* [Data for analysis]
================

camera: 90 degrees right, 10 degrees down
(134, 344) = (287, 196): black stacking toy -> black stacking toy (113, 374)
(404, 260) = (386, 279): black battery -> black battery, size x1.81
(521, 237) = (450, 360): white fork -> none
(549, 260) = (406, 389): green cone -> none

================

* [Work item]
Type the whole listing again, unaltered.

* [Answer]
camera: 90 degrees right, 10 degrees down
(134, 344) = (287, 196): black stacking toy -> black stacking toy (113, 374)
(404, 260) = (386, 279): black battery -> black battery, size x1.81
(521, 237) = (450, 360): white fork -> none
(549, 260) = (406, 389): green cone -> none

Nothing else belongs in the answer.